● THE DATA
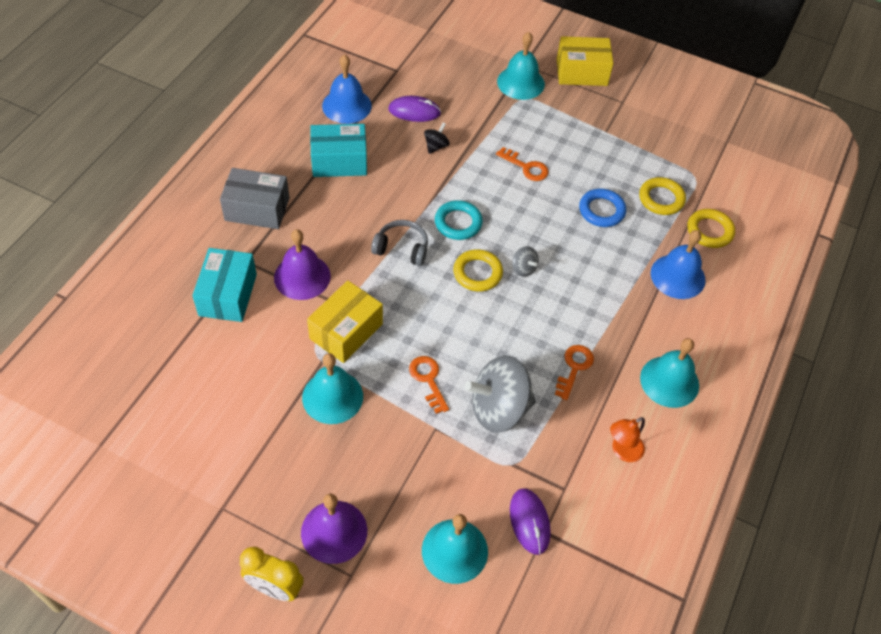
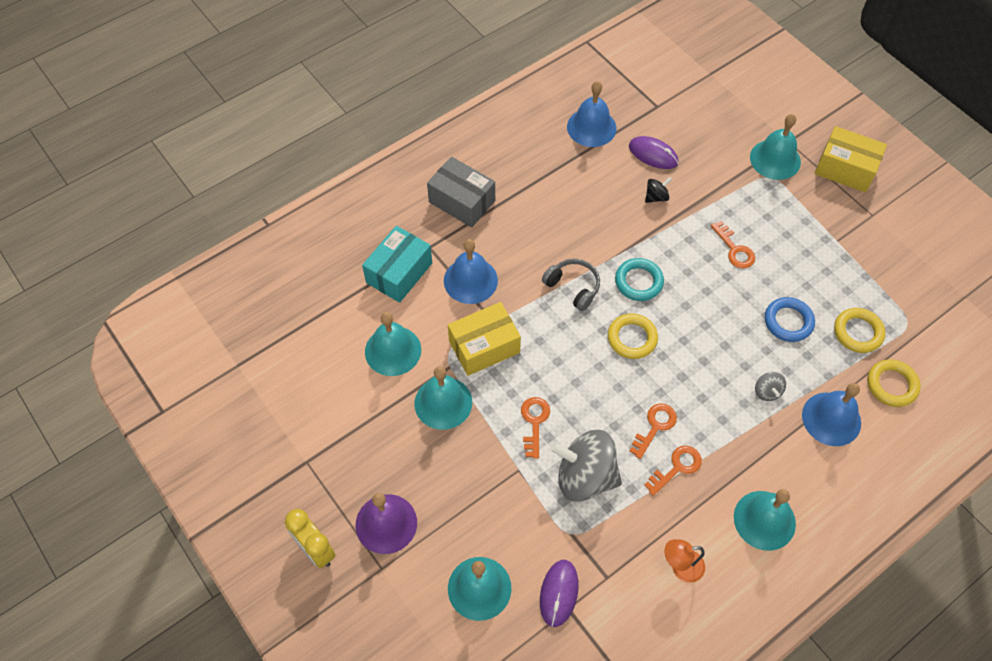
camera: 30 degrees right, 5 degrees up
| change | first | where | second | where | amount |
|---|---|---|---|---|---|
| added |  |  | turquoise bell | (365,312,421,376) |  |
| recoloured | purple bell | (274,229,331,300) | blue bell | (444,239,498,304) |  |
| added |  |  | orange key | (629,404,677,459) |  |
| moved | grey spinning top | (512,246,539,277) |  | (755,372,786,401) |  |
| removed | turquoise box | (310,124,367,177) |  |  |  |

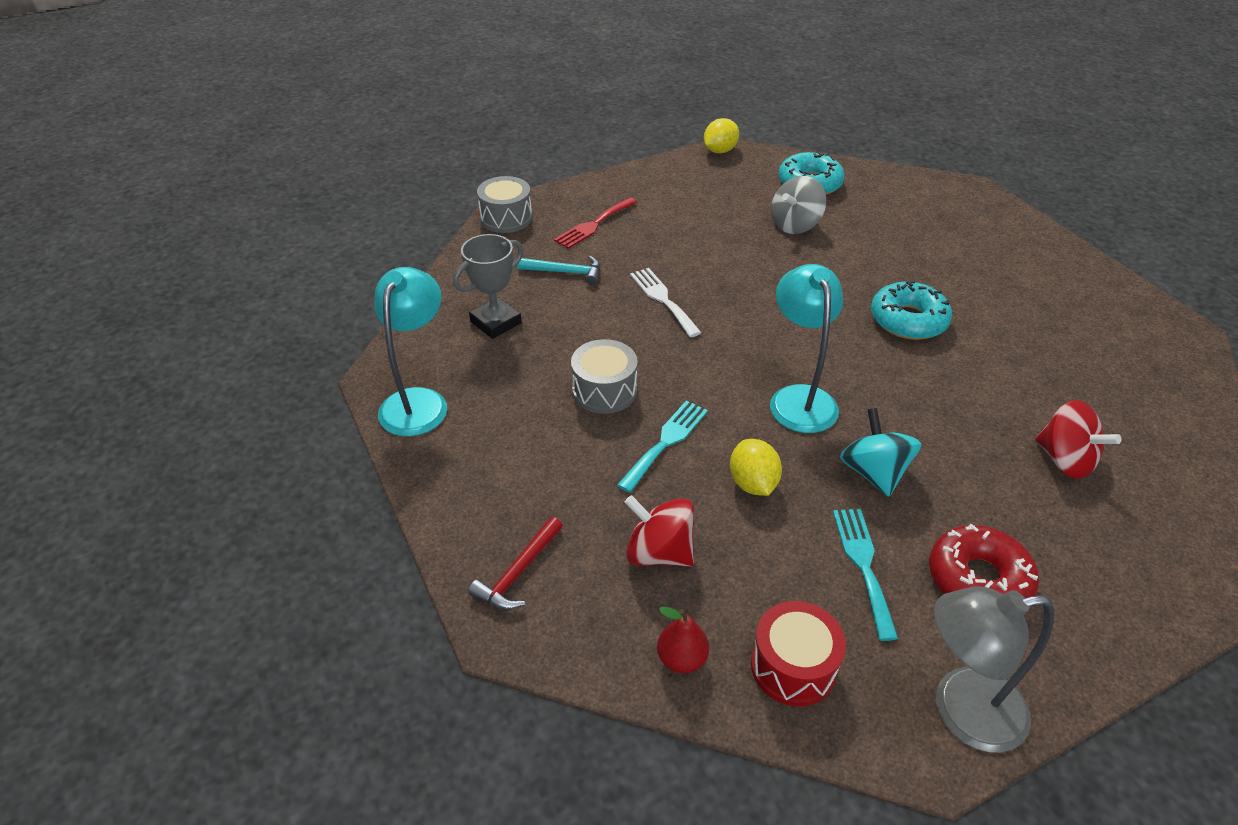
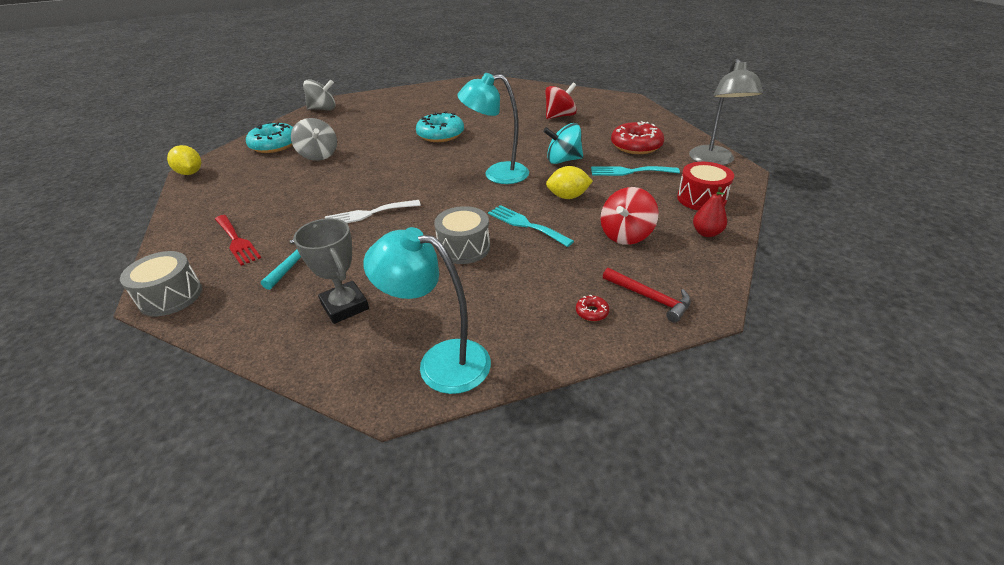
camera: 80 degrees left, 5 degrees down
| change | first | where | second | where | amount |
|---|---|---|---|---|---|
| added |  |  | grey spinning top | (303,79,336,110) |  |
| added |  |  | red donut | (576,295,609,321) |  |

● TASK DIRECTIONS
Beginning with the line that has "orange key |" and ending with the line that has "moved | grey", set down the lines above exactly and include no others.

● RESULT OF THE EXERCISE
| added |  |  | orange key | (629,404,677,459) |  |
| moved | grey spinning top | (512,246,539,277) |  | (755,372,786,401) |  |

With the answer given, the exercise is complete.